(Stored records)

□ □ □ □ □

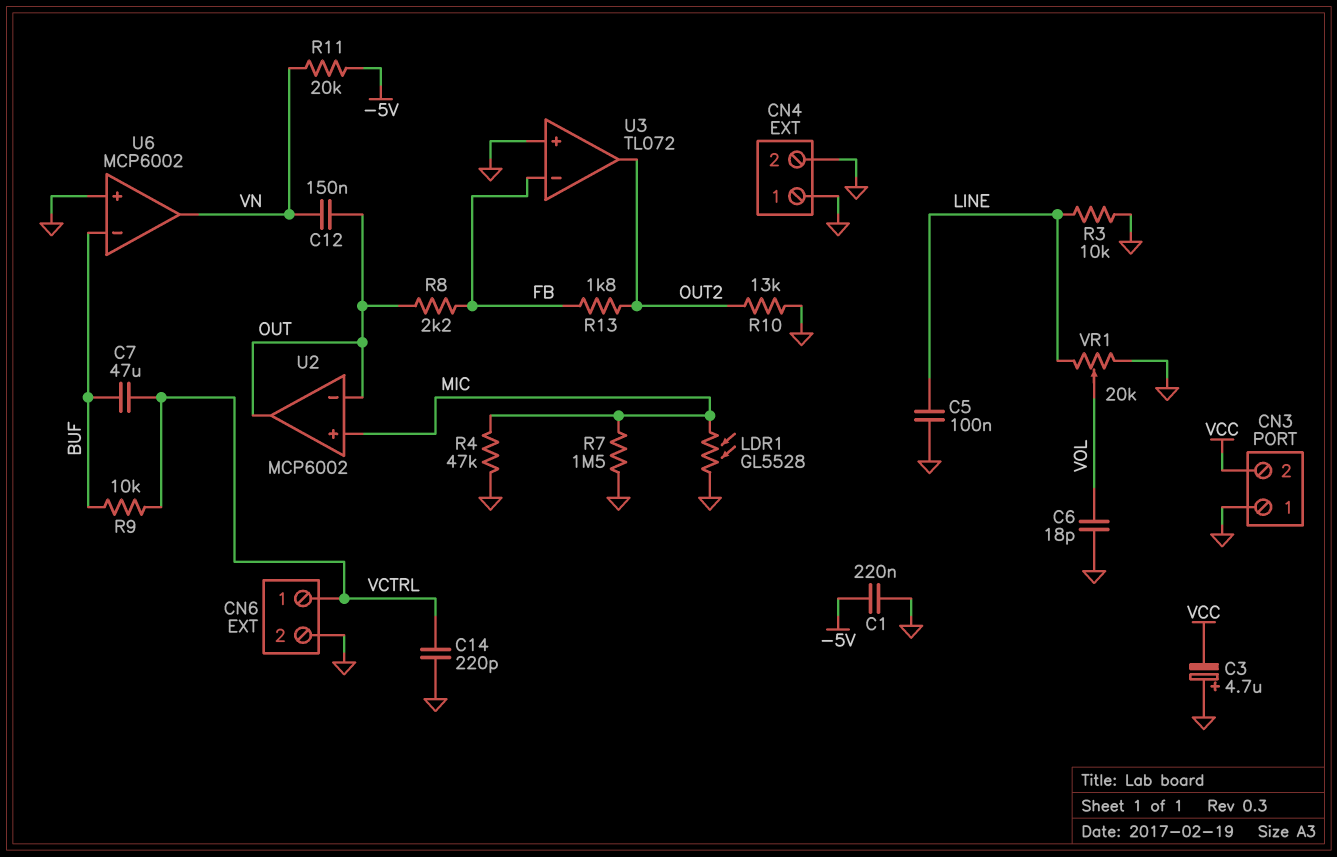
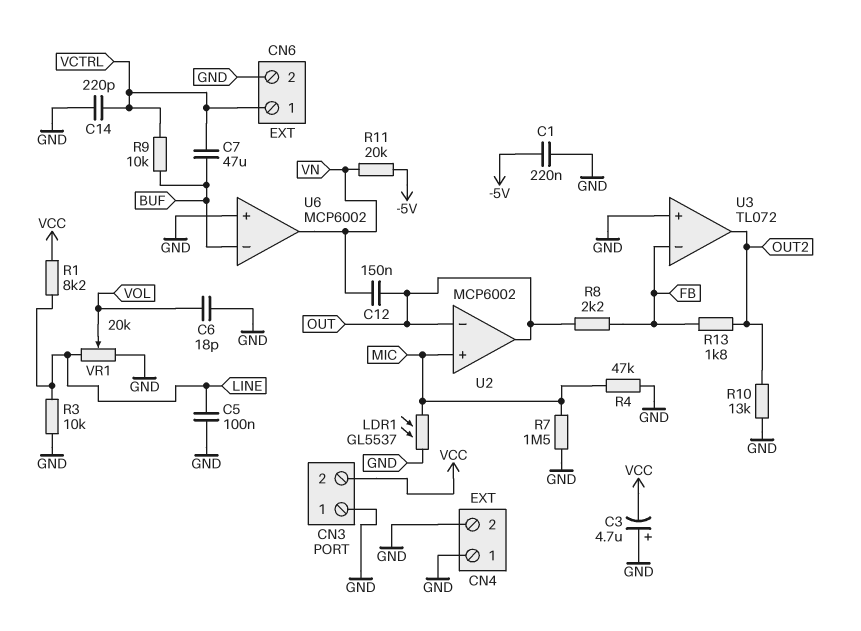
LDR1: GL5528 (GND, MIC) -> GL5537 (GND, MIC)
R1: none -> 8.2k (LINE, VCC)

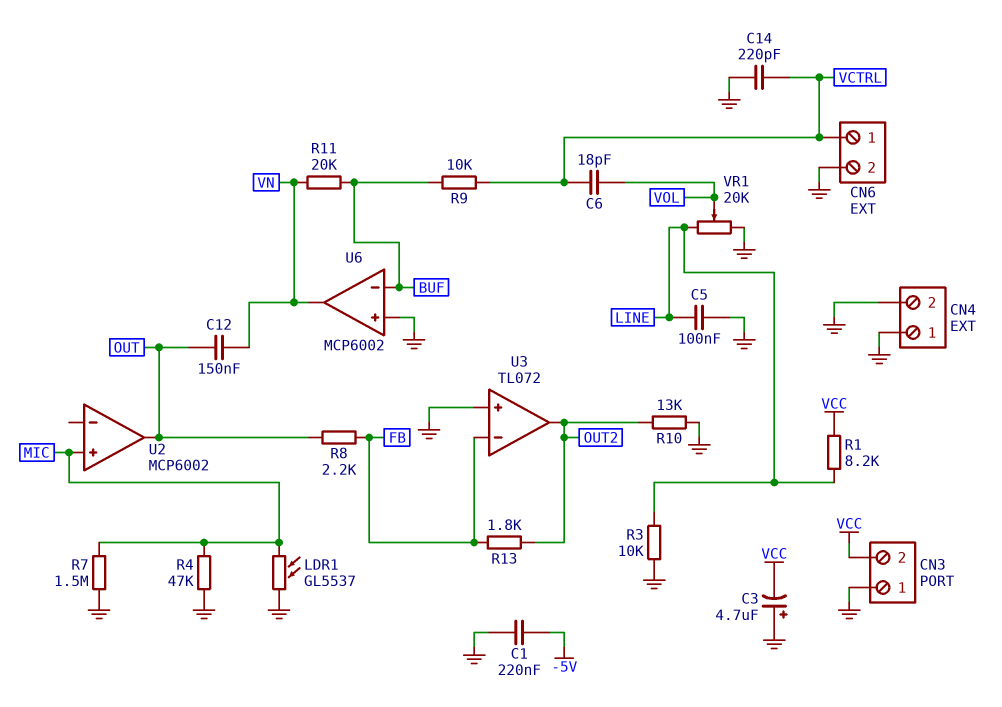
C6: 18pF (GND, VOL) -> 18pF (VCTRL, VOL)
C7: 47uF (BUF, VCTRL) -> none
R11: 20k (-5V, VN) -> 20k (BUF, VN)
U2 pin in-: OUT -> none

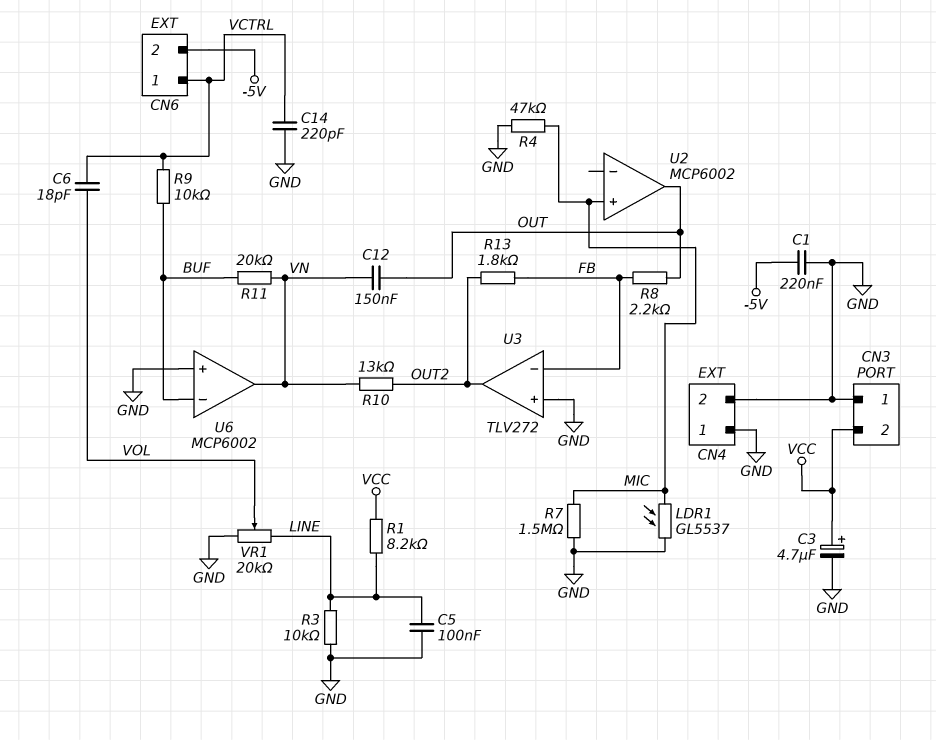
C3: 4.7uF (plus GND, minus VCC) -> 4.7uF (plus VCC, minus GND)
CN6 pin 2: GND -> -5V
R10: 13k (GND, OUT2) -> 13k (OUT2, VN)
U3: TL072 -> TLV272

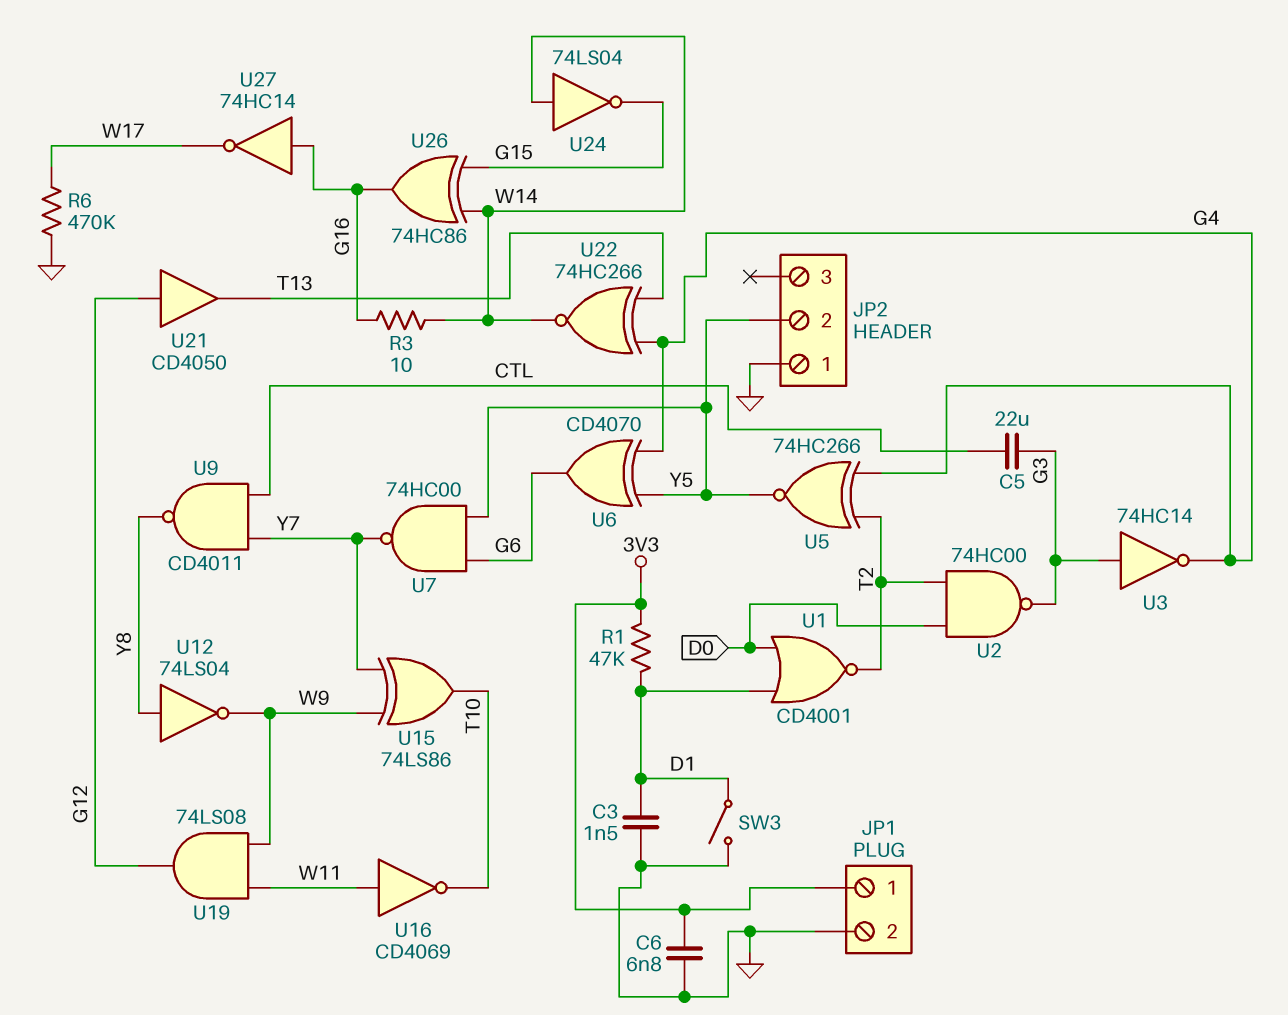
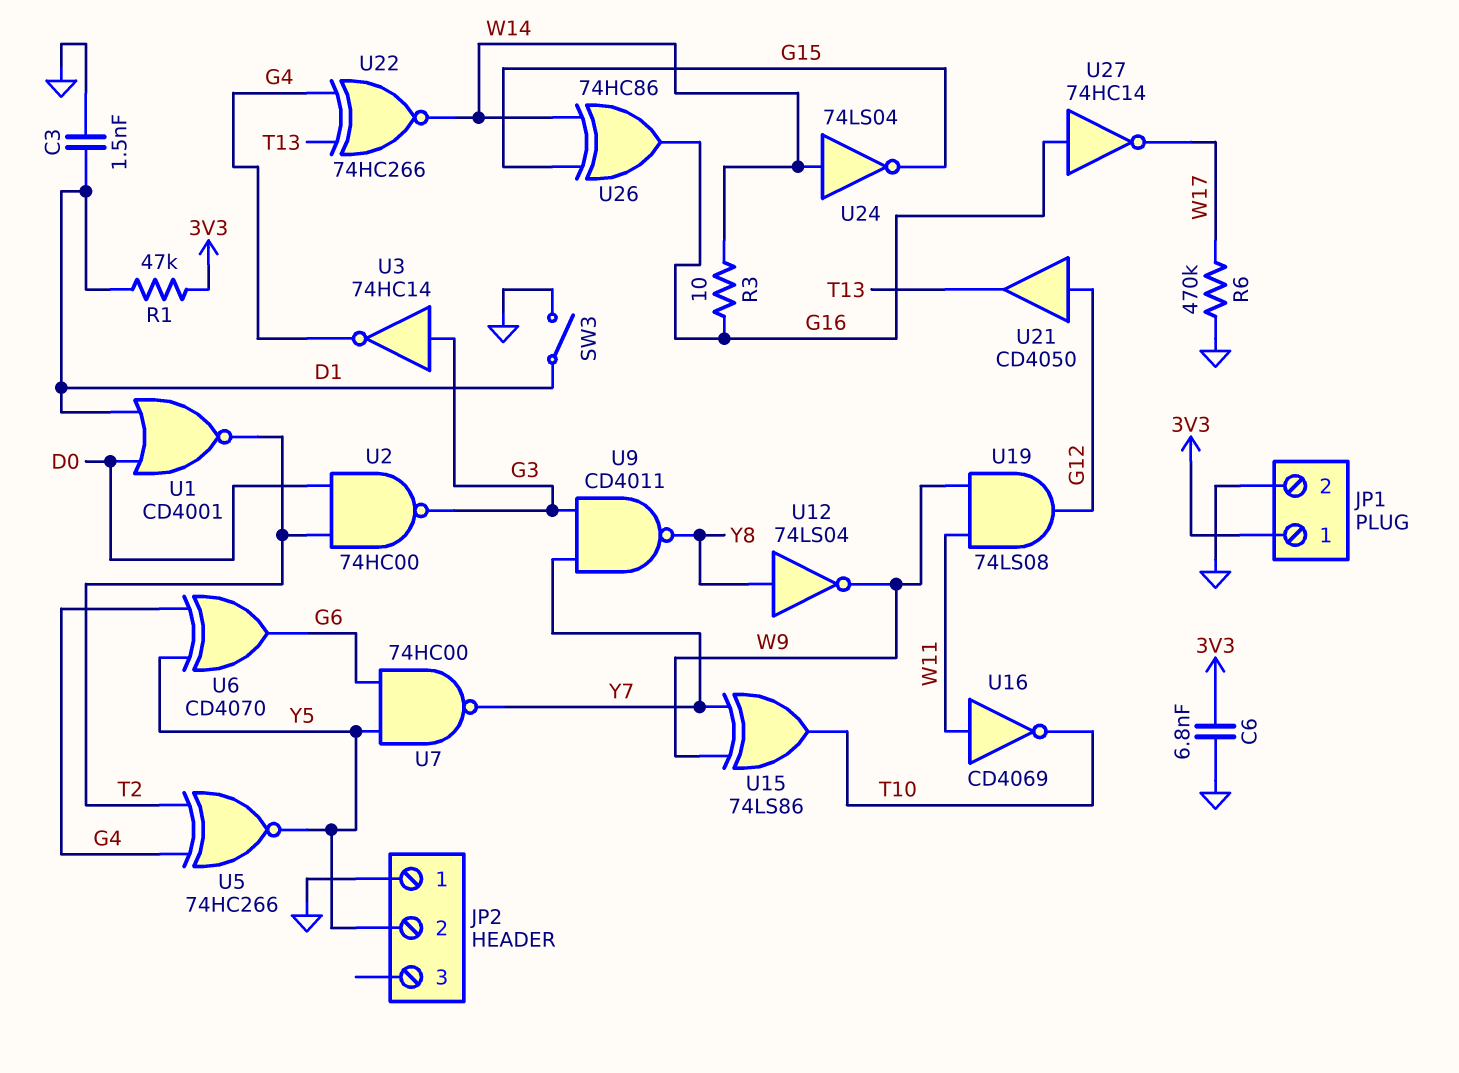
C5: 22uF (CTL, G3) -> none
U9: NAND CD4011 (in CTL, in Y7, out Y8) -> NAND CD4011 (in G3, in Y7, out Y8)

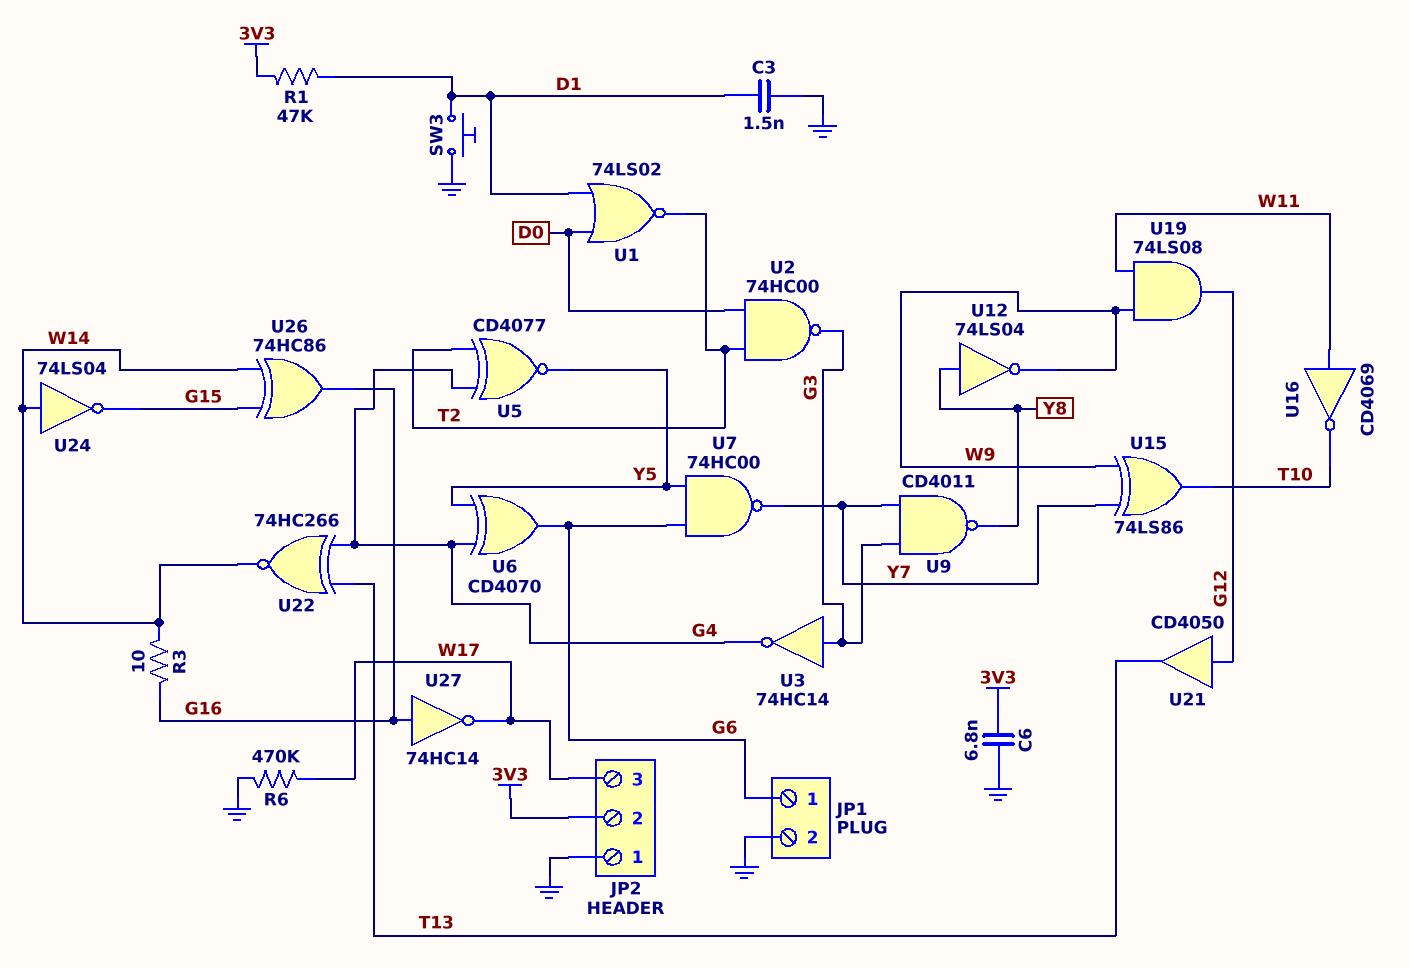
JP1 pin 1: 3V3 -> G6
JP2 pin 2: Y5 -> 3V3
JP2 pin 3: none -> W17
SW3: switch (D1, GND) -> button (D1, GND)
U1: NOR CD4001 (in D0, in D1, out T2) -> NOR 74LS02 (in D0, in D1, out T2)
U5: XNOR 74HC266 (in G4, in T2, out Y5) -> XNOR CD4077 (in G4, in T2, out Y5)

□ □ □ □ □

Exactly as they stand, set down all of the entries above, minus every picture.

LDR1: GL5528 (GND, MIC) -> GL5537 (GND, MIC)
R1: none -> 8.2k (LINE, VCC)

C6: 18pF (GND, VOL) -> 18pF (VCTRL, VOL)
C7: 47uF (BUF, VCTRL) -> none
R11: 20k (-5V, VN) -> 20k (BUF, VN)
U2 pin in-: OUT -> none

C3: 4.7uF (plus GND, minus VCC) -> 4.7uF (plus VCC, minus GND)
CN6 pin 2: GND -> -5V
R10: 13k (GND, OUT2) -> 13k (OUT2, VN)
U3: TL072 -> TLV272

C5: 22uF (CTL, G3) -> none
U9: NAND CD4011 (in CTL, in Y7, out Y8) -> NAND CD4011 (in G3, in Y7, out Y8)

JP1 pin 1: 3V3 -> G6
JP2 pin 2: Y5 -> 3V3
JP2 pin 3: none -> W17
SW3: switch (D1, GND) -> button (D1, GND)
U1: NOR CD4001 (in D0, in D1, out T2) -> NOR 74LS02 (in D0, in D1, out T2)
U5: XNOR 74HC266 (in G4, in T2, out Y5) -> XNOR CD4077 (in G4, in T2, out Y5)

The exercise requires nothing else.